◆ Aim: Report each line of the material below that contains the string "kern". Case counts.

◆ Data for the task:
▬▬▬▬▬▬
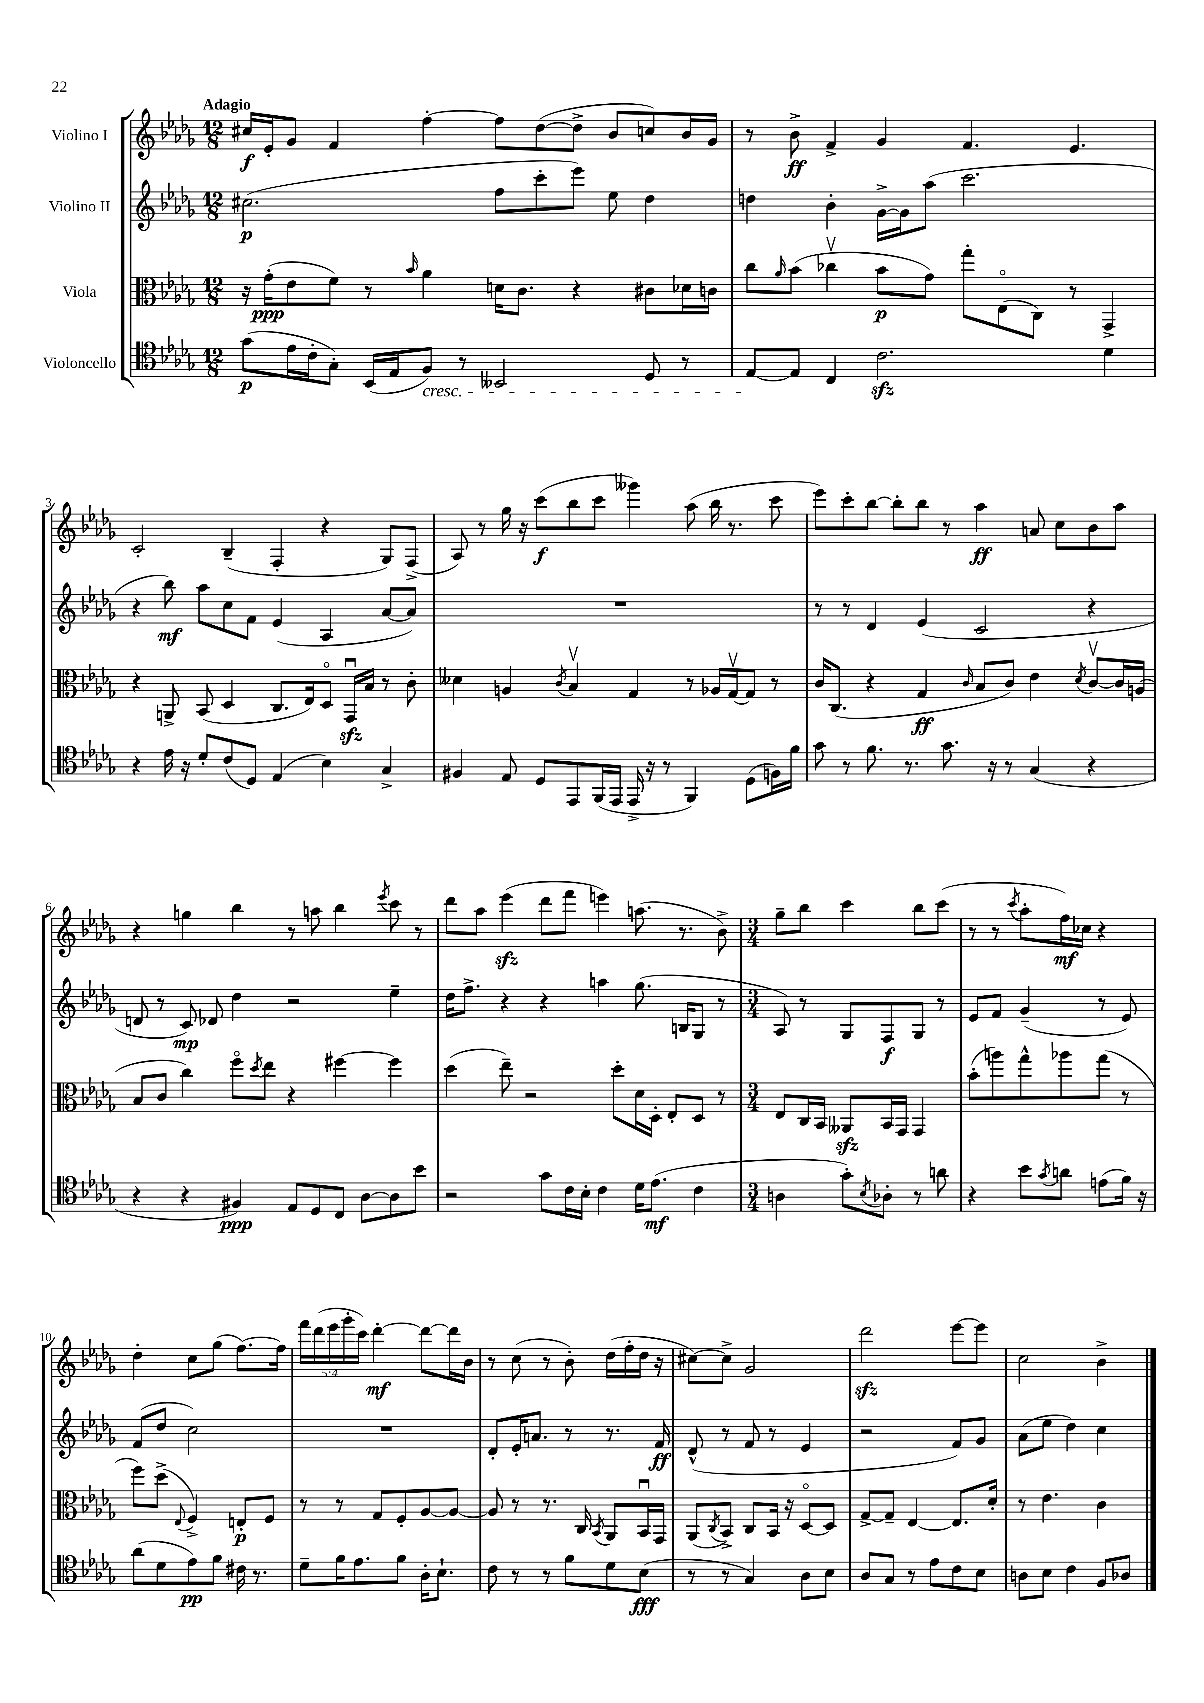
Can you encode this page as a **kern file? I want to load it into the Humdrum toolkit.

**kern	**kern	**kern	**kern
*staff4	*staff3	*staff2	*staff1
*clefC4	*clefC3	*clefG2	*clefG2
*k[b-e-a-d-g-]	*k[b-e-a-d-g-]	*k[b-e-a-d-g-]	*k[b-e-a-d-g-]
*M12/8	*M12/8	*M12/8	*M12/8
(8g-	16r	(2.cc#	16cc#
.	(16g-'	.	16e-'
16e-	8e-	.	8g-
16c'	.	.	.
8G-')	8f)	.	4f
(16BB-	8r	.	.
16E-	.	.	.
.	16qqb-	.	.
8F)	4a-	.	[4ff'
8r	.	.	.
2BB--	16d	8ff	8ff]
.	8.c	.	.
.	.	8ccc'	([8dd-
.	4r	8eee-)	8dd-^]
.	.	8ee-	8b-
8D-	8c#	4dd-	8cc)
8r	16d-	.	16b-
.	16c	.	16g-
=	=	=	=
[8E-	8cc	4dd	8r
.	16qqa-	.	.
8E-]	(8b-	.	8b-^
4C	4cc-v	4b-'	4f^
2.c	8b-	[16g-^	4g-
.	.	16g-]	.
.	8g-)	(8aa-	.
.	8gg-'	2.ccc	4.f
.	(8E-o	.	.
.	8C)	.	.
.	8r	.	4.e-
4d-	4GG-^	.	.
=	=	=	=
4r	4r	4r	2c'
16e-	8AA^	8bb-)	.
16r	.	.	.
8d-'	(8BB-	8aa-	.
(8c	4D-	8cc	(4B-~
8D-)	.	8f	.
(4E-	8.C	(4e-	4F'
.	16E-)	.	.
4B-)	8D-o	4A-	4r
.	16GG-u	.	.
.	16B-	.	.
4G-^	8r	[8a-	8G-)
.	8c'	8a-])	(8F^
=	=	=	=
4F#	4d--	1.r	8A-)
.	.	.	8r
8E-	4A	.	16gg-
.	.	.	16r
8D-	.	.	(8ccc
.	8qc	.	.
8EE-	4B-v	.	8bb-
(16FF	.	.	8ccc
16EE-	.	.	.
16EE-^	4G-	.	4ggg--)
16r	.	.	.
8r	.	.	.
4FF)	8r	.	(8aa-
.	16A-	.	16bb-
.	[16G-v	.	8.r
(8D-	8G-]	.	.
16F)	8r	.	8ccc
16f	.	.	.
=	=	=	=
8g-	16c	8r	8eee-)
.	(8.C	.	.
8r	.	8r	8ccc'
8.f	4r	4d-	[8bb-
.	.	.	8bb-']
8.r	.	.	.
.	4G-	(4e-	8bb-
8.g-	.	.	8r
.	16qqc	.	.
.	8B-	2c	4aa-
16r	.	.	.
8r	8c)	.	.
(4G-	4e-	.	8a
.	.	.	8cc
.	8qd-	.	.
4r	[8cv	4r	8b-
.	16c]	.	8aa-
.	(16A	.	.
=	=	=	=
4r	8B-	8d	4r
.	8c	8r	.
4r	4cc)	8c)	4gg
.	.	8d-	.
4F#)	8ffo	4dd-	4bb-
.	8qdd-	.	.
.	8ee-	.	.
8E-	4r	2r	8r
8D-	.	.	8aa
8C	[4ff#	.	4bb-
[8A-	.	.	.
.	.	.	8qeee-
8A-]	4ff#]	4ee-~	8ccc
8b-	.	.	8r
=	=	=	=
2r	(4dd-	16dd-	8ddd-
.	.	8.ff^	.
.	.	.	8aa-
.	8ee-~)	4r	(4eee-
.	2r	.	.
8g-	.	4r	8ddd-
16c	.	.	8fff
16B-'	.	.	.
4c	.	4aa	4eee)
.	8dd-'	.	.
16d-	16d-	(8.gg-	(8.aa
(8.e-	16D-'	.	.
.	8E-'	.	.
.	.	16B	8.r
4c	8D-	8G-	.
.	8r	8r	8b-^)
=	=	=	=
*M3/4	*M3/4	*M3/4	*M3/4
4A	8E-	8A-)	8gg-~
.	16C	8r	8bb-
.	16BB-	.	.
8g-')	8AA--	8G-	4ccc
8qB-	.	.	.
8A-'	16BB-	8F	.
.	16GG-	.	.
8r	4GG-	8G-	8bb-
8a	.	8r	(8ccc
=	=	=	=
4r	(8b-'	8e-	8r
.	8aa)	8f	8r
.	.	.	8qccc
8b-	8gg-^^	(4g-~	8aa-'
8qg-	.	.	.
8a	8aa-	.	16ff)
.	.	.	16cc-
(8e	(8gg-	8r	4r
16f)	8r	8e-)	.
16r	.	.	.
=	=	=	=
(8a-	8ff)	(8f	4dd-'
8d-	(8dd-^	8dd-	.
.	8qqE-	.	.
8e-)	4F^)	2cc)	8cc
8f	.	.	(8gg-
16c#	8E'	.	[8.ff)
8.r	.	.	.
.	8F	.	.
.	.	.	16ff]
=	=	=	=
8d-~	8r	2.r	20fff
.	.	.	(20ddd-
.	.	.	20eee-
16f	8r	.	.
.	.	.	20ggg-'
8.e-	.	.	.
.	.	.	20ccc)
.	8G-	.	[4ddd-'
8f	8F'	.	.
16A-'	[8A-	.	8ddd-_
8.B-`	.	.	.
.	8A-_	.	16ddd-]
.	.	.	16b-
=	=	=	=
8c	8A-]	8d-'	8r
8r	8r	16e-'	(8cc
.	.	8.a	.
8r	8.r	.	8r
8f	.	8r	8b-')
.	16C	.	.
.	8qBB-	.	.
8d-	8AA-	8.r	(16dd-
.	.	.	16ff'
(8B-	16BB-u	.	16dd-
.	16GG-	16f	16r
=	=	=	=
8r	(8AA-	(8d-^^	[8cc#)
.	8qC	.	.
8r	8BB-^)	8r	8cc#^]
4G-)	8C	8f	2g-
.	16BB-	8r	.
.	16r	.	.
8A-	[8D-o	4e-	.
8B-	8D-]	.	.
=	=	=	=
8A-	[8G-^	2r	2ddd-
8G-	8G-~]	.	.
8r	[4E-	.	.
8e-	.	.	.
8c	8.E-]	8f)	[8eee-
8B-	.	8g-	8eee-]
.	16d-'	.	.
=	=	=	=
8A	8r	(8a-	2cc
8B-	4.e-	8ee-	.
4c	.	4dd-)	.
8F	4c	4cc	4b-^
8A-	.	.	.
==	==	==	==
*-	*-	*-	*-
▬▬▬▬▬▬
◆ Response for this exercise:
Can you encode this page as a **kern file? I want to load it into the Humdrum toolkit.
**kern	**kern	**kern	**kern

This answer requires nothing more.